### Requirement
In the listing that follows, print every line exactly and leave the images out.

### Dataset content
★ ★ ★

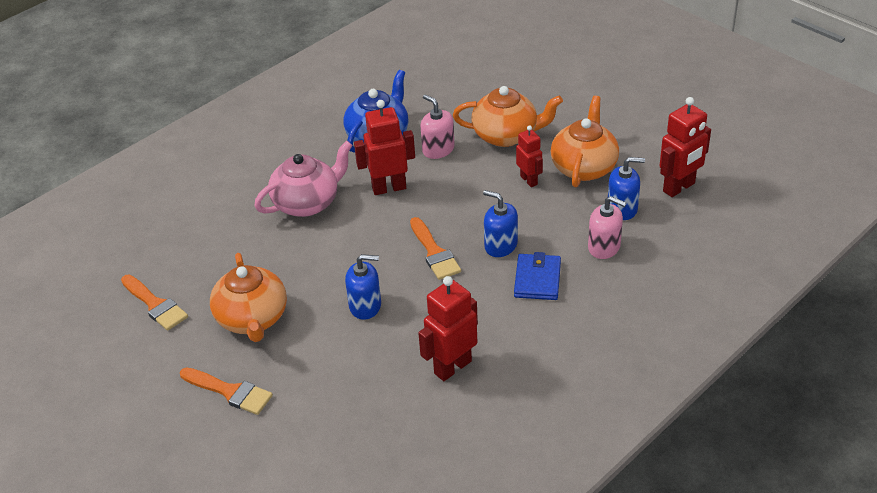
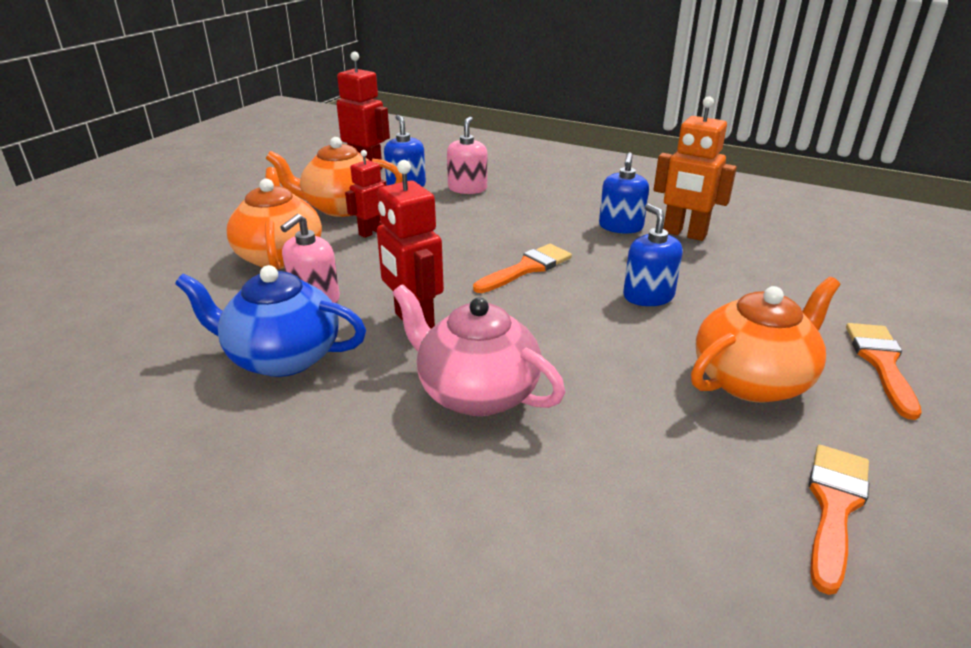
camera: 110 degrees left, 10 degrees down
(452, 367) = (684, 234): red robot -> orange robot
(500, 245) = (492, 233): blue soap dispenser -> blue soap dispenser (620, 227)
(537, 279) = (532, 211): blue wallet -> none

★ ★ ★

### Your solution
camera: 110 degrees left, 10 degrees down
(452, 367) = (684, 234): red robot -> orange robot
(500, 245) = (492, 233): blue soap dispenser -> blue soap dispenser (620, 227)
(537, 279) = (532, 211): blue wallet -> none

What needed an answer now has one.